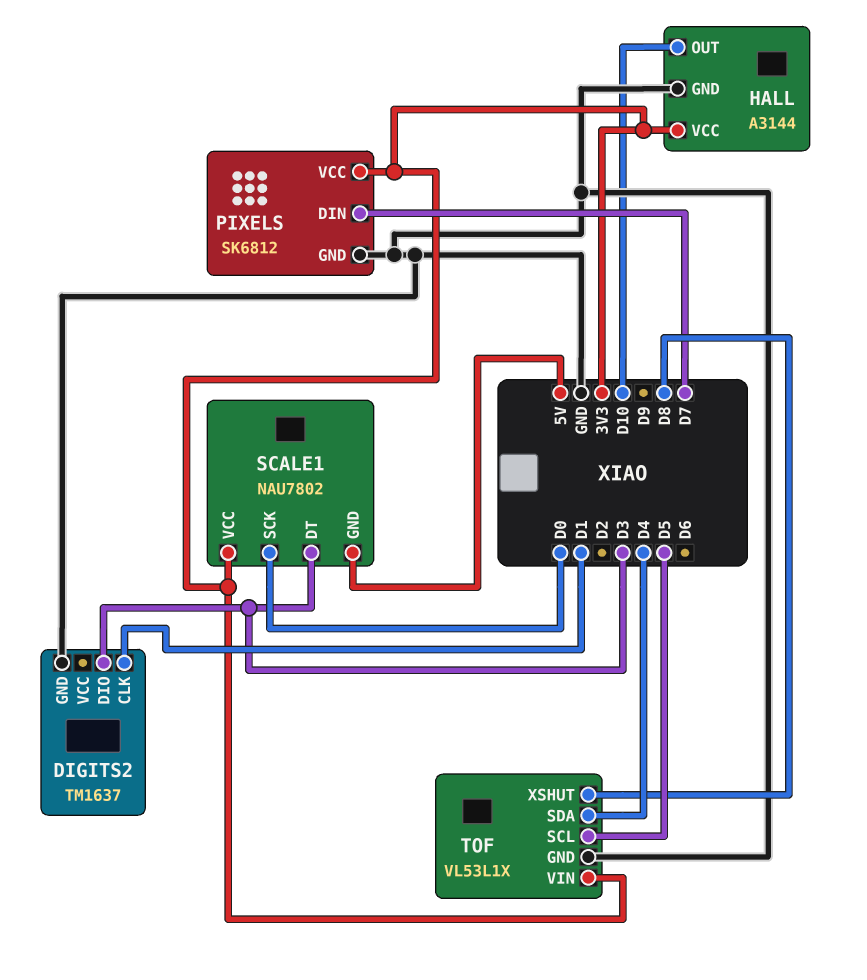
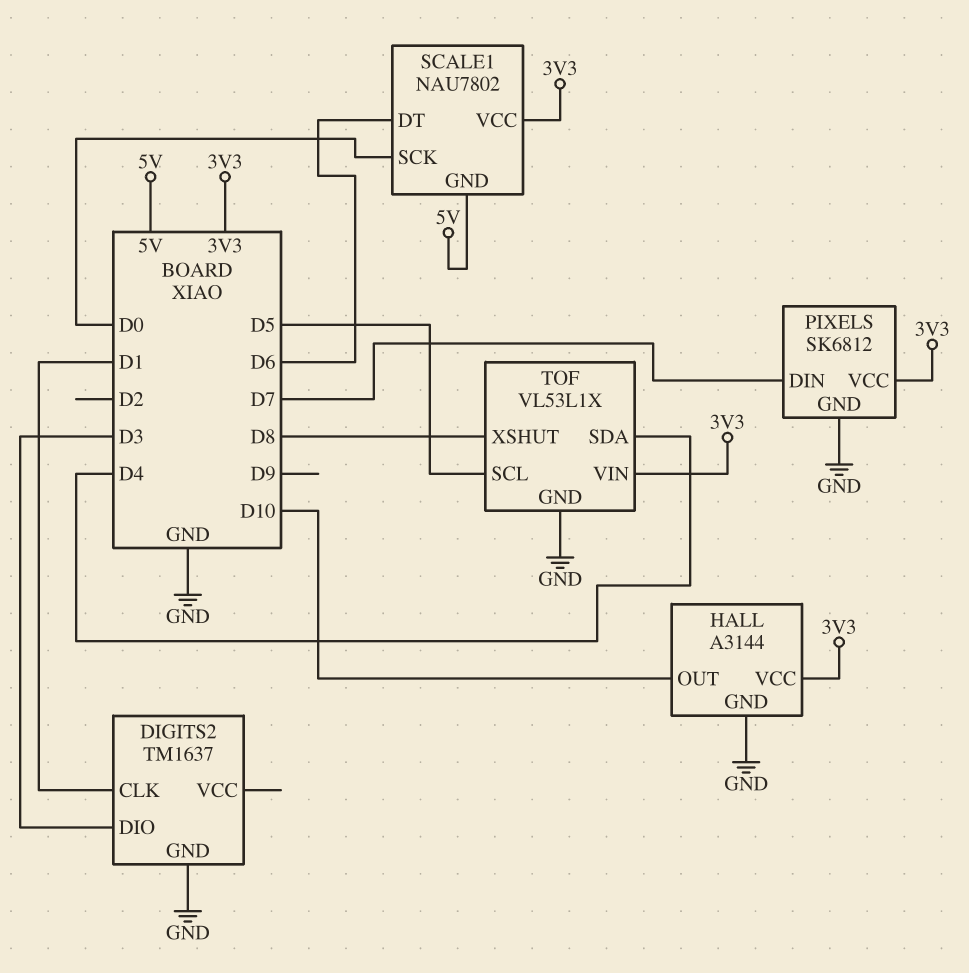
SCALE1 pin DT: D3 -> D6

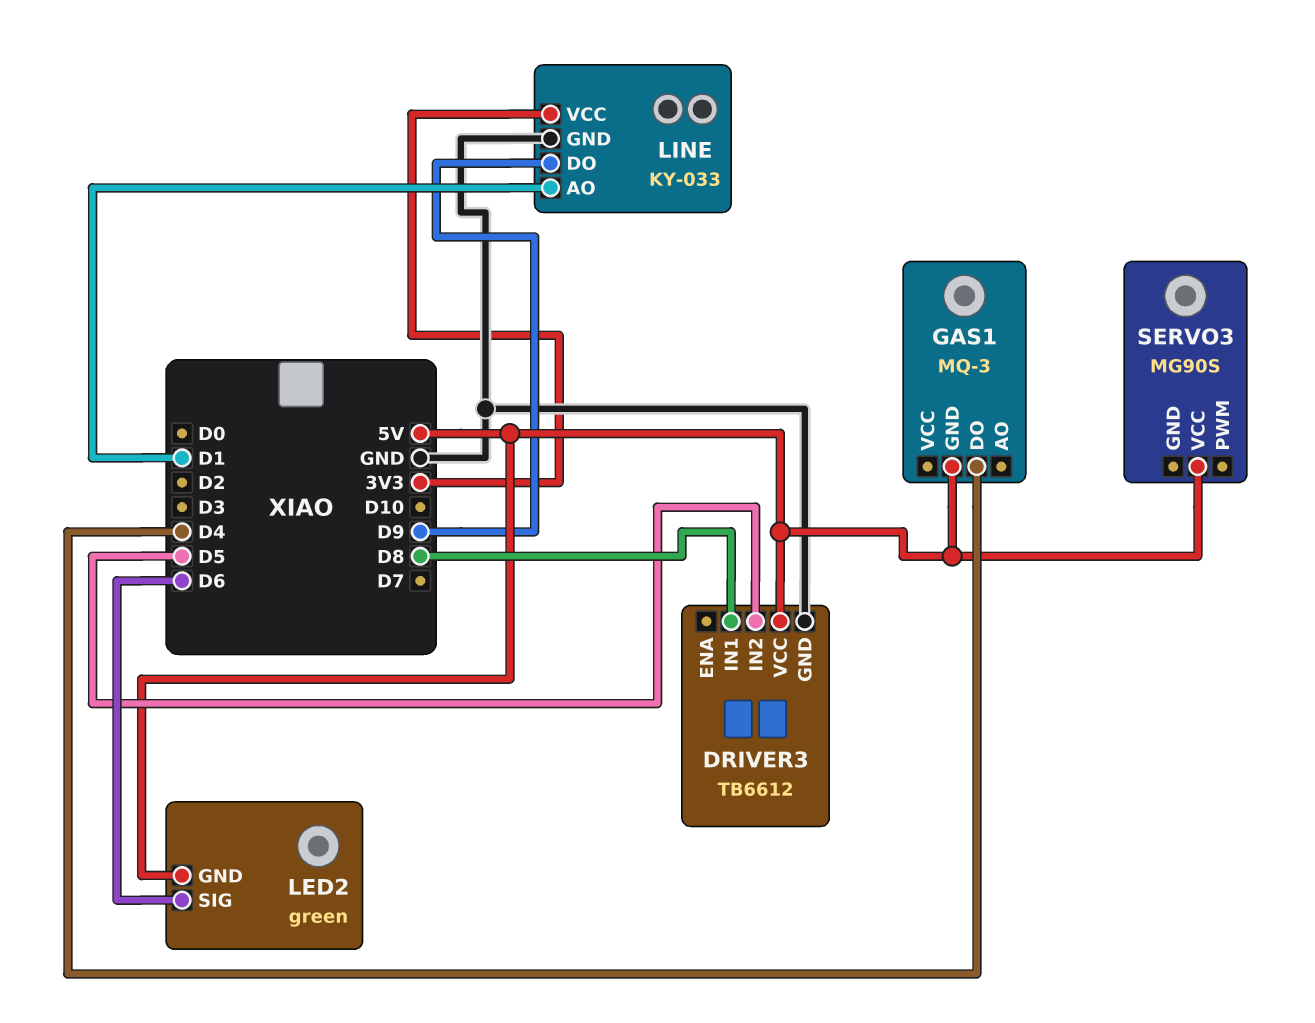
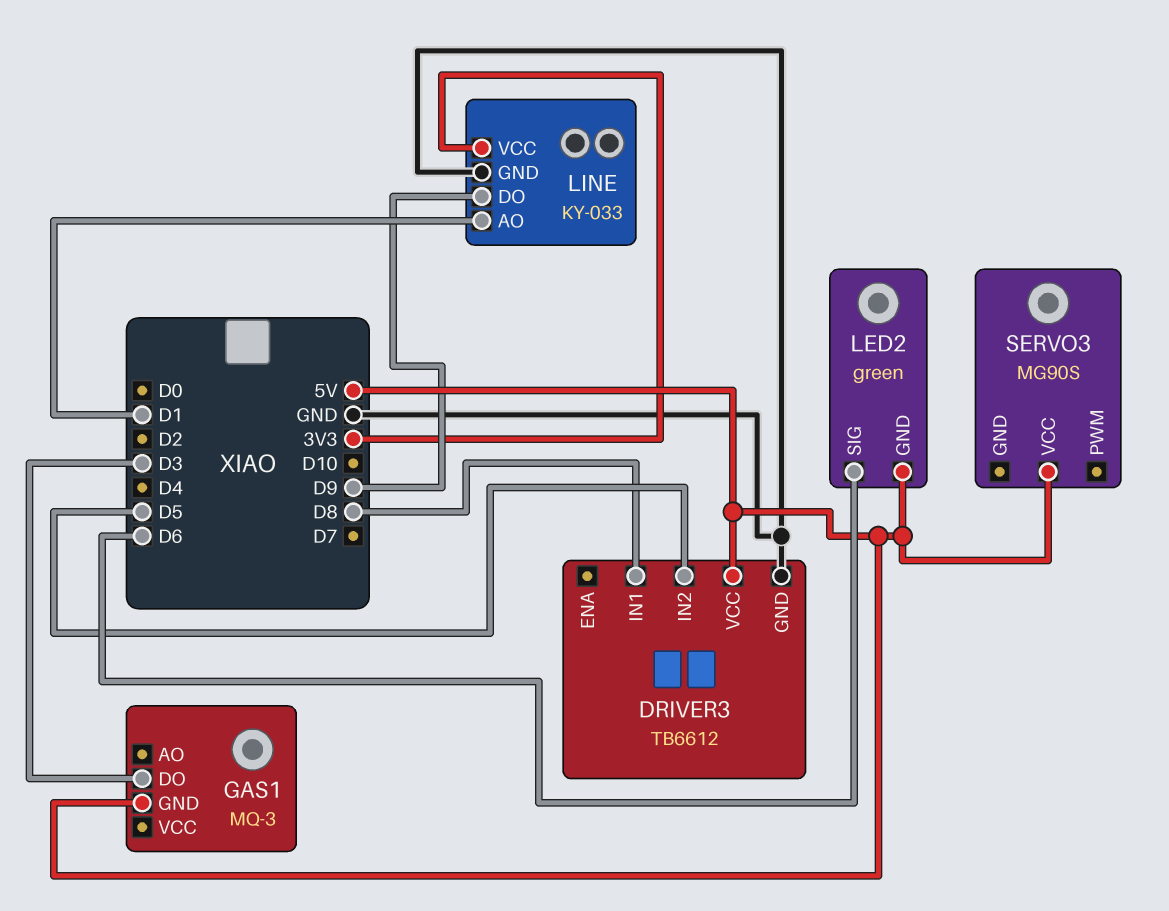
GAS1 pin DO: D4 -> D3

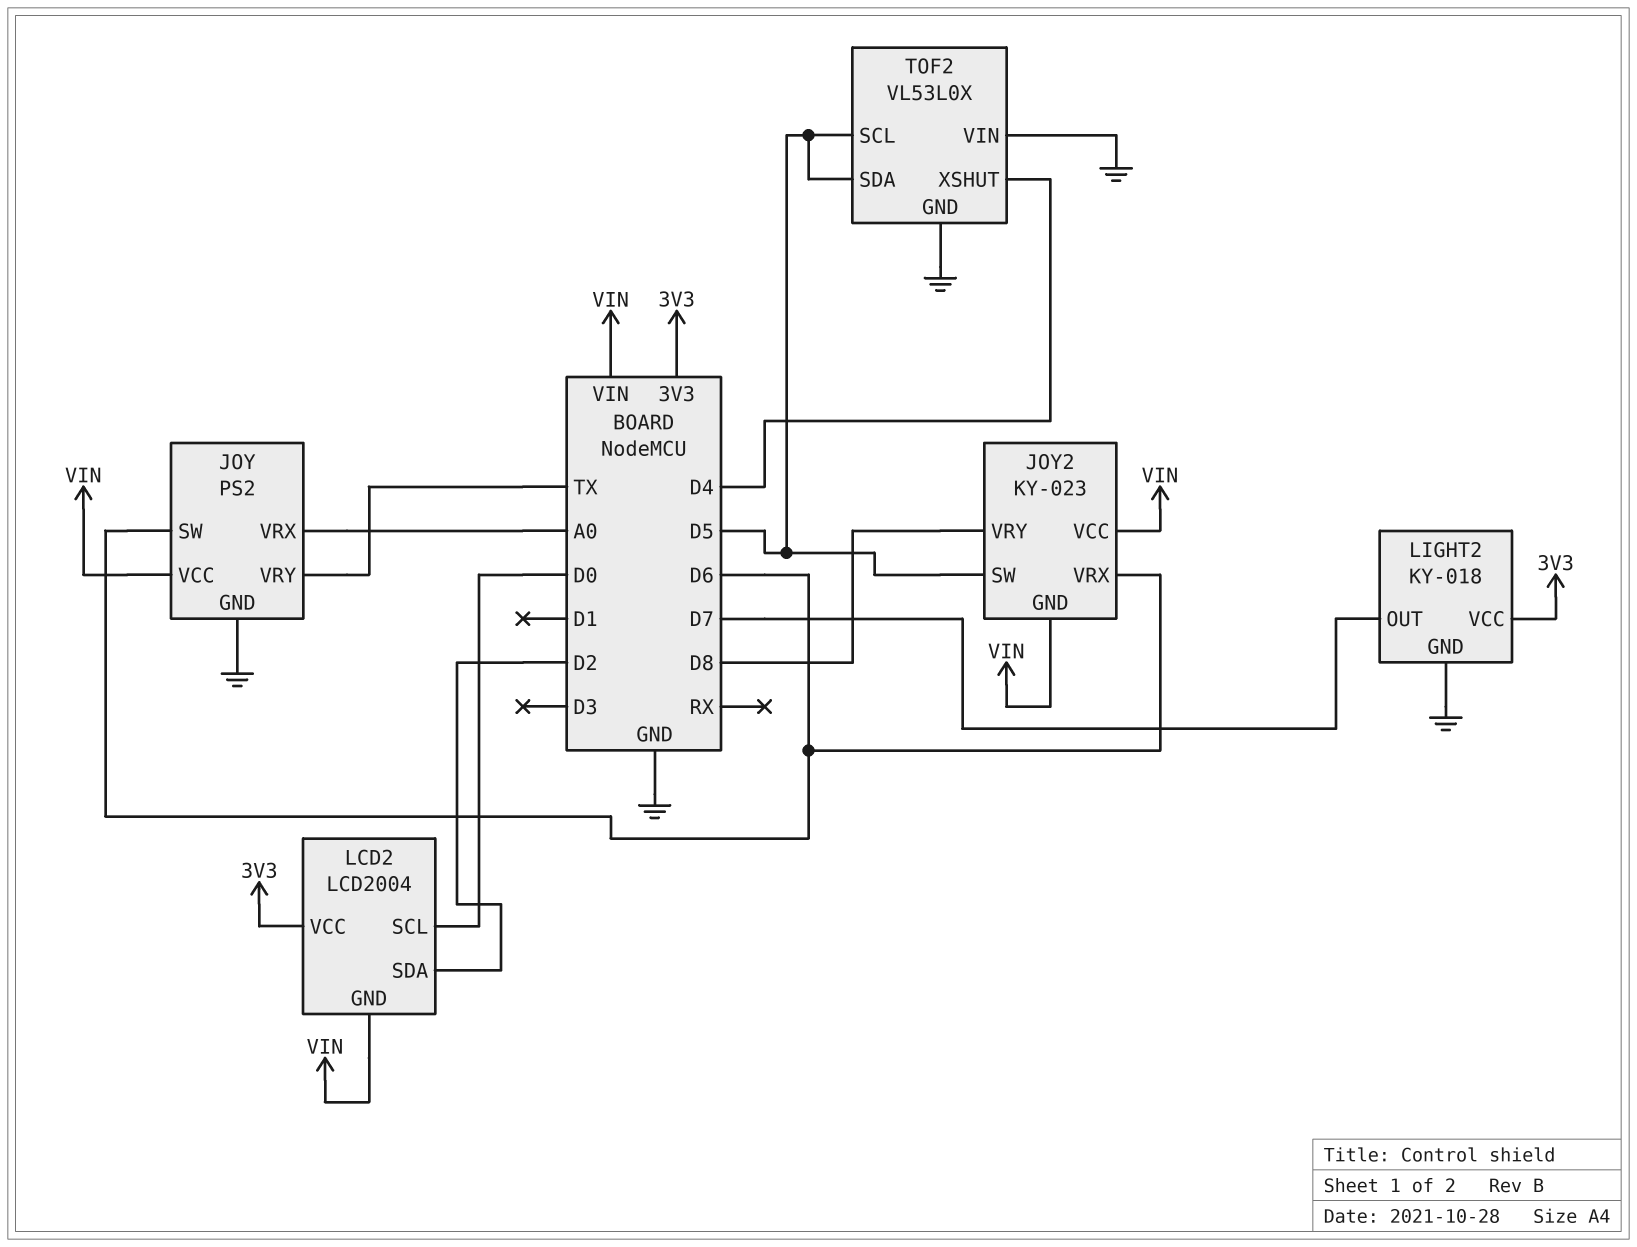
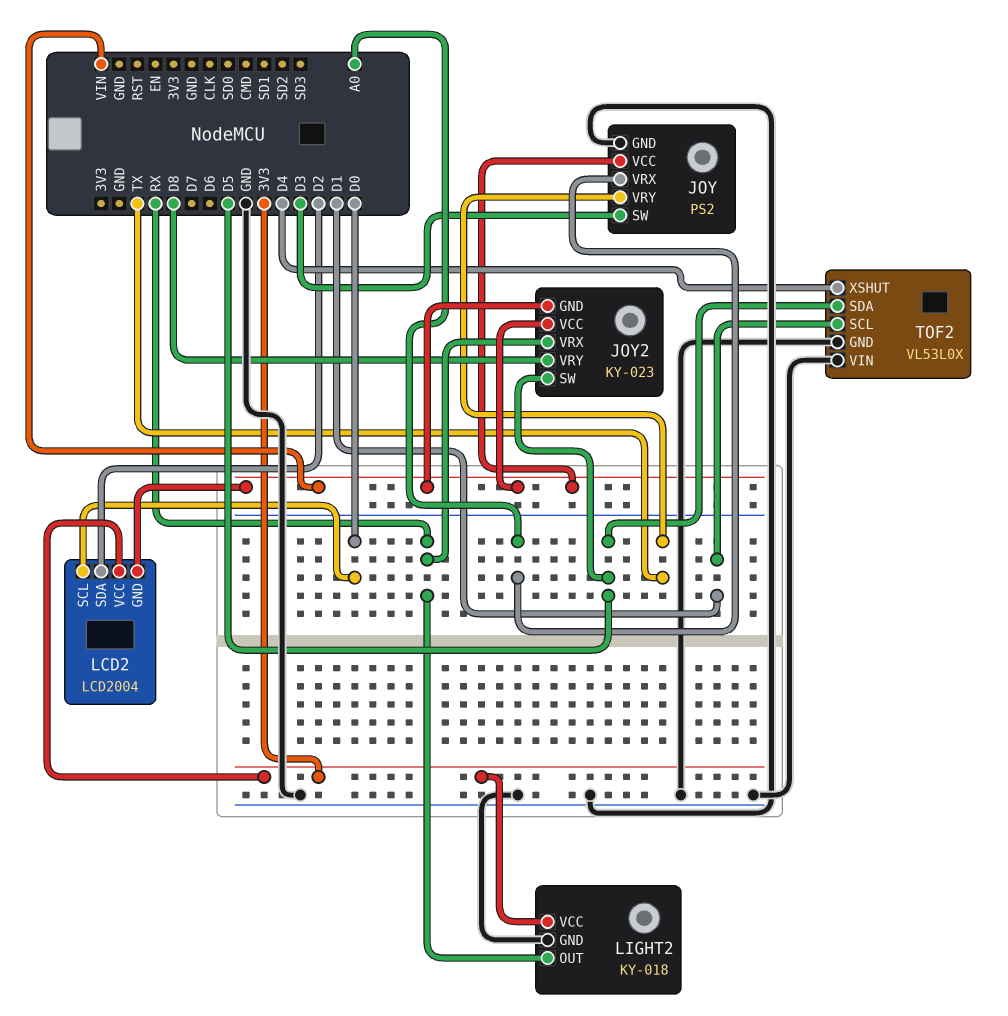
JOY pin SW: D6 -> D3
JOY2 pin VRX: D6 -> RX
LIGHT2 pin OUT: D7 -> RX
TOF2 pin SCL: D5 -> D1

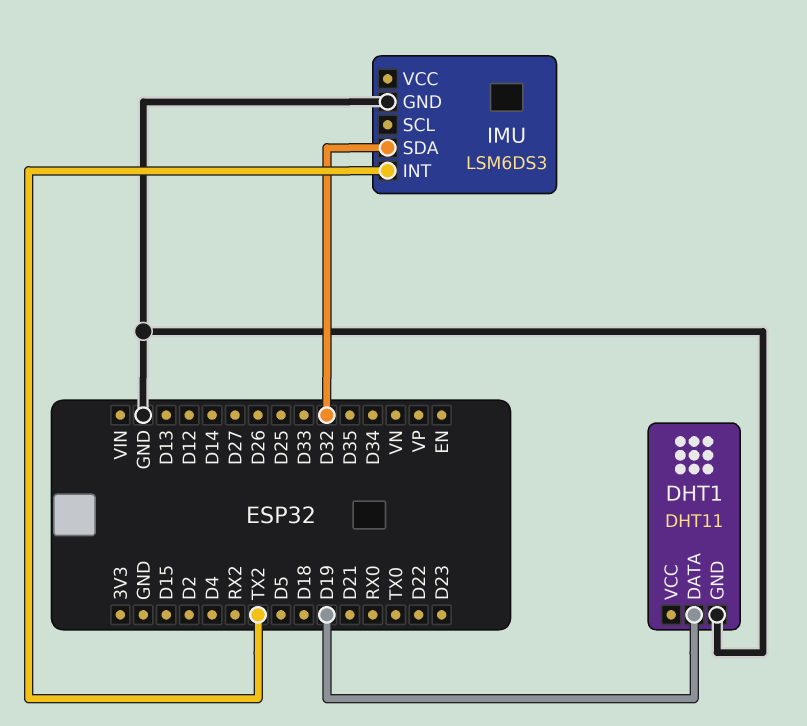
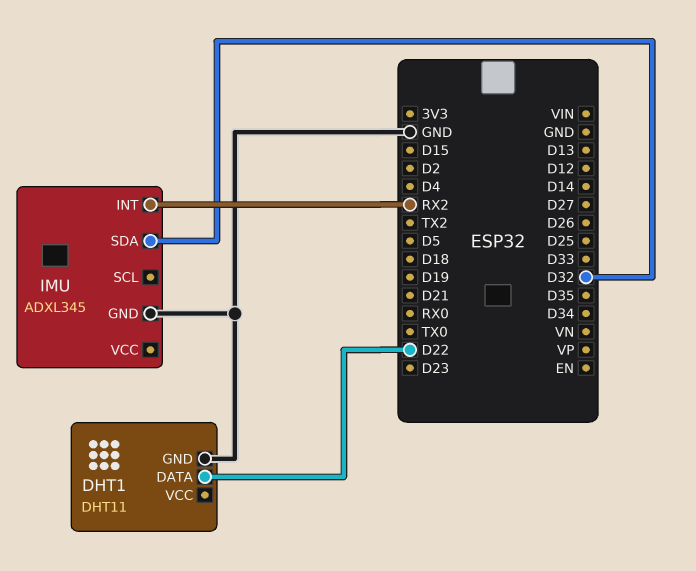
DHT1 pin DATA: D19 -> D22
IMU: LSM6DS3 -> ADXL345
IMU pin INT: TX2 -> RX2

════════

Task prompt - Restate all entries above exactly, but not the images.

Task response -
SCALE1 pin DT: D3 -> D6

GAS1 pin DO: D4 -> D3

JOY pin SW: D6 -> D3
JOY2 pin VRX: D6 -> RX
LIGHT2 pin OUT: D7 -> RX
TOF2 pin SCL: D5 -> D1

DHT1 pin DATA: D19 -> D22
IMU: LSM6DS3 -> ADXL345
IMU pin INT: TX2 -> RX2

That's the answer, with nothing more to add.